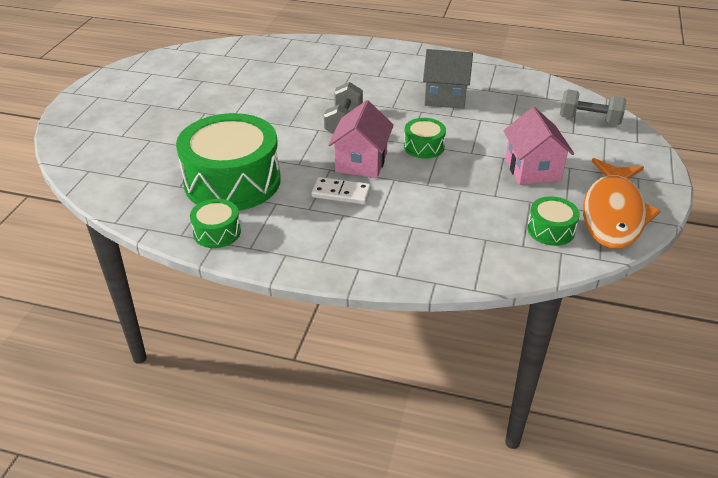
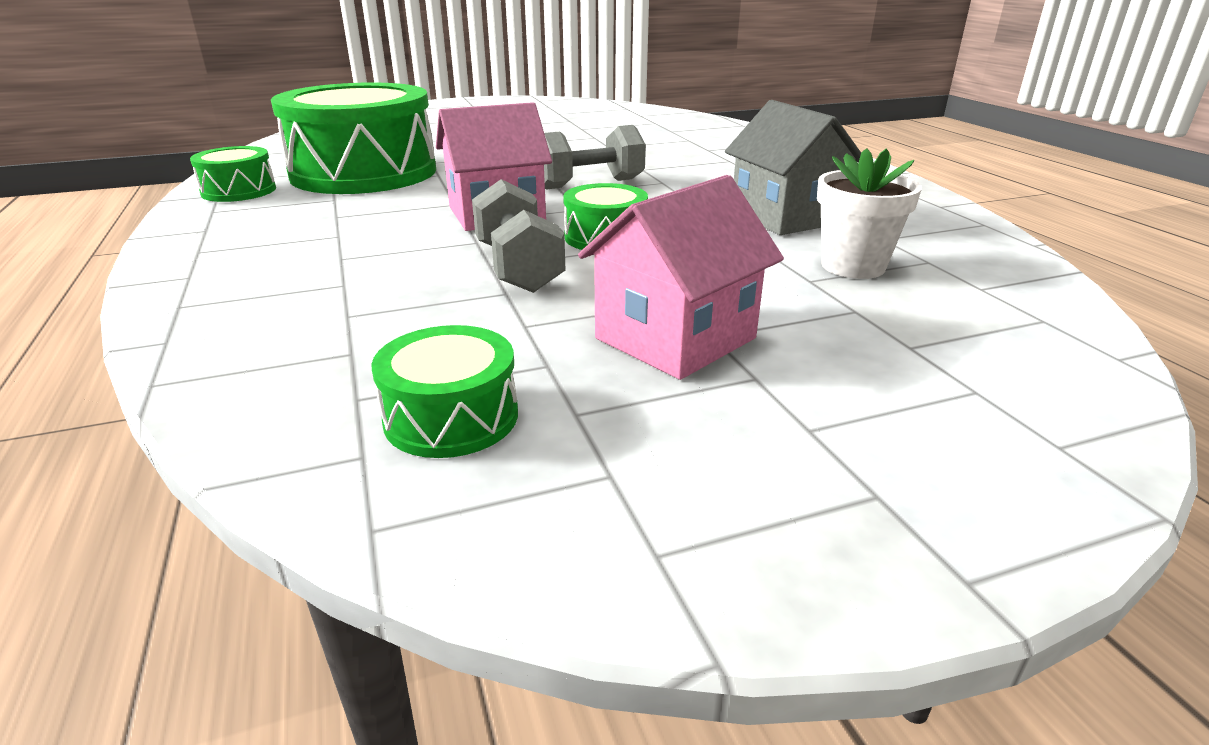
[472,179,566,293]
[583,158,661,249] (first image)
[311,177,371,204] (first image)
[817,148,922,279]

════

Using the material above, print word for word the lines from the one holding "[583,158,661,249] (first image)" through the last line.

• _EXERCISE RESULT_
[583,158,661,249] (first image)
[311,177,371,204] (first image)
[817,148,922,279]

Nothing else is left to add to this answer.